** Opening Data provided block **

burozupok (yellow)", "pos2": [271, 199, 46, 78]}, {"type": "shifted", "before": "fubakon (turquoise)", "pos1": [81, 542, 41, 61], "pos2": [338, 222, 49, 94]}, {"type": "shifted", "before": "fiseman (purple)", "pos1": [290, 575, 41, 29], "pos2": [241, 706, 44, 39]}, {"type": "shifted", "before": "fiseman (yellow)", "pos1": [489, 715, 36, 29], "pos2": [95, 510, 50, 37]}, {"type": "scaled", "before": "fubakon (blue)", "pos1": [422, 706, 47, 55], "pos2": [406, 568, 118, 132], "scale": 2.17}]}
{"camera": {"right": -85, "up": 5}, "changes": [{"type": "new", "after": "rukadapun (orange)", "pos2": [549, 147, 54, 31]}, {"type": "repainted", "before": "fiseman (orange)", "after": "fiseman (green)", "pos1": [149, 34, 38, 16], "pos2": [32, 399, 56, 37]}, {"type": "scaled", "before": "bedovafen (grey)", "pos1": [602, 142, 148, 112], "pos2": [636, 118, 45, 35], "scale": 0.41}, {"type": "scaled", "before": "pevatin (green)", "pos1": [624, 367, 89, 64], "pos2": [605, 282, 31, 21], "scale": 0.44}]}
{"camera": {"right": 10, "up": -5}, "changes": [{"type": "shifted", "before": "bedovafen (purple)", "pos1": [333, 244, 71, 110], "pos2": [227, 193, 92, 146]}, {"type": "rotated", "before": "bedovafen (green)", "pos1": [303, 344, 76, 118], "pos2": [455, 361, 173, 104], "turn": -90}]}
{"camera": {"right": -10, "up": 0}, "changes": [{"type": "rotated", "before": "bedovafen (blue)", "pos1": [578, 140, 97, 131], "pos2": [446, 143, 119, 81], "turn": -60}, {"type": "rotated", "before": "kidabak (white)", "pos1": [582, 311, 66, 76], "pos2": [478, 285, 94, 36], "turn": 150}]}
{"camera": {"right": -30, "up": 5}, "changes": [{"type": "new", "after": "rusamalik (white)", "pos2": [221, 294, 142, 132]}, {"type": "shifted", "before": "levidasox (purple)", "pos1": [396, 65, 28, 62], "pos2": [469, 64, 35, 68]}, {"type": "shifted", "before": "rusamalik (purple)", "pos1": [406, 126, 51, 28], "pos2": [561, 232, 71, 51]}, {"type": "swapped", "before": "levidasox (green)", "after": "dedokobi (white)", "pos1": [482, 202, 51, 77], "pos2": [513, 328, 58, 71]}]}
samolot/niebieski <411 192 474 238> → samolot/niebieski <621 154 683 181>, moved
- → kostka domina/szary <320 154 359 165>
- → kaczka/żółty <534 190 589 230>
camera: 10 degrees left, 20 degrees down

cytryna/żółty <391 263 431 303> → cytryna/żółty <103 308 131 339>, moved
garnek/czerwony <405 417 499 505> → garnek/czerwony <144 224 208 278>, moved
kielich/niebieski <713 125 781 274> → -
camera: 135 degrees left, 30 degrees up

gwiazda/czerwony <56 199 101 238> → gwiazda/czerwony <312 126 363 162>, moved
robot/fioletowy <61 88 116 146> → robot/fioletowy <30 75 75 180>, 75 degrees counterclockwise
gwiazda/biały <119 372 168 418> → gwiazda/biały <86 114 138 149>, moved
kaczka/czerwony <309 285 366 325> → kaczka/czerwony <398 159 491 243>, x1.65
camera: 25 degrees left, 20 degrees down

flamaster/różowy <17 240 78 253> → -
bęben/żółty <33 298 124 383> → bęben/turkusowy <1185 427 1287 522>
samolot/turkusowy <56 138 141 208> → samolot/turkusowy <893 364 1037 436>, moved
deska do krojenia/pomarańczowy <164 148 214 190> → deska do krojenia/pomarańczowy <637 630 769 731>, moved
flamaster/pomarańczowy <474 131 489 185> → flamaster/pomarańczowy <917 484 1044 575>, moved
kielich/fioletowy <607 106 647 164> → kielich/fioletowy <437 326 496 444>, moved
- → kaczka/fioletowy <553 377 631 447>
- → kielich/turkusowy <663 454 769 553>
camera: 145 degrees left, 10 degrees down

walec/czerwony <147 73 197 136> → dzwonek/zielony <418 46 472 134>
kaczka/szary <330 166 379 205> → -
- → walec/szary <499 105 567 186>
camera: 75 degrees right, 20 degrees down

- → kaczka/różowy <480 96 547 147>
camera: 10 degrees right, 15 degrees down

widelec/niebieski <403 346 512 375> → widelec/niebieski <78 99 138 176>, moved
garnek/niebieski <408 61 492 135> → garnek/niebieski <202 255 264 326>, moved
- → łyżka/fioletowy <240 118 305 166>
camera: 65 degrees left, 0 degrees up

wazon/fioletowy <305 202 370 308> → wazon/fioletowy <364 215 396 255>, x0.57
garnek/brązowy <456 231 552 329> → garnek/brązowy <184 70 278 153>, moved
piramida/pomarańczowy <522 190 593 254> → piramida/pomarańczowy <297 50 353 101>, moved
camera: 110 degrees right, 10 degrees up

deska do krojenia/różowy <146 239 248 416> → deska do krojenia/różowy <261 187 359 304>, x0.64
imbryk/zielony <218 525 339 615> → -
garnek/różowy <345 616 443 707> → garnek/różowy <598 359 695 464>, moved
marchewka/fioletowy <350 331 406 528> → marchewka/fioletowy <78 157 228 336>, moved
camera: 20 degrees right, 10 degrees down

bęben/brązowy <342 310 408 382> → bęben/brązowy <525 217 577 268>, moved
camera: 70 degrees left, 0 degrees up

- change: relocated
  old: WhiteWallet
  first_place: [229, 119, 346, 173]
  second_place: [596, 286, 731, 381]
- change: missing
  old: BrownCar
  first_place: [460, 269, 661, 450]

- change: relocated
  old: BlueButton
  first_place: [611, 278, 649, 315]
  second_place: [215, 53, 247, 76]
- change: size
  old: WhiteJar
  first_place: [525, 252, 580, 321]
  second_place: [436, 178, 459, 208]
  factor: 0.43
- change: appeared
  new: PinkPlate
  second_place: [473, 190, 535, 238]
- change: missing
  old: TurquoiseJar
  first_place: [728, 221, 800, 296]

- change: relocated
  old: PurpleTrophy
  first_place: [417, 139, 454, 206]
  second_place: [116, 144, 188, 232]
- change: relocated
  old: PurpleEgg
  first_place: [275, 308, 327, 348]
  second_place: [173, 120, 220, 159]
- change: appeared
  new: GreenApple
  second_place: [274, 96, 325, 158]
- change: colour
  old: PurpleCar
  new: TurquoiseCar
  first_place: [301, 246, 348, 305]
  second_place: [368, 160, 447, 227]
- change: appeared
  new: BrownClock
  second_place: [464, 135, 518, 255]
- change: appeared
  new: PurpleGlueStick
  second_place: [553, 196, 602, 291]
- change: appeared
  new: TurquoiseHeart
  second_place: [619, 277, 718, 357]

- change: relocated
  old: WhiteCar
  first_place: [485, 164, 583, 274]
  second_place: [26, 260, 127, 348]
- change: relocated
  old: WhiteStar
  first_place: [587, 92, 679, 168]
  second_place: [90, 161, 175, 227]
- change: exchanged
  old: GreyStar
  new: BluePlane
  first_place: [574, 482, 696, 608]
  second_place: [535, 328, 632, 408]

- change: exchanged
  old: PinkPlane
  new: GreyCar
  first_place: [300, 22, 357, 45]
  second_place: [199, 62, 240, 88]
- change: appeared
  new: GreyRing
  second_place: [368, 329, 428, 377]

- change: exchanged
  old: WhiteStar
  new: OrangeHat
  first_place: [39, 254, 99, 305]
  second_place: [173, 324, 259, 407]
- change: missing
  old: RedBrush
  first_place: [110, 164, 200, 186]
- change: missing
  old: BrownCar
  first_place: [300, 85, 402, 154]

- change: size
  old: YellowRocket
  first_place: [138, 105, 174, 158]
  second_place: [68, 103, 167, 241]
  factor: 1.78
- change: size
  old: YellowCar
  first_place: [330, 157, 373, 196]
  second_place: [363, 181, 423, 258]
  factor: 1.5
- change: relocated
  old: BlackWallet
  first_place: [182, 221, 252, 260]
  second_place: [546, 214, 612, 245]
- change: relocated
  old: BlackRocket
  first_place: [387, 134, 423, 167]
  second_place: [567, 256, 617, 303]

** Closing Data provided block **

▸ **Task instructions**: In the entries above, count the lines that contain the string "deska" and reply with the number only.

▸ **Answer area**: 2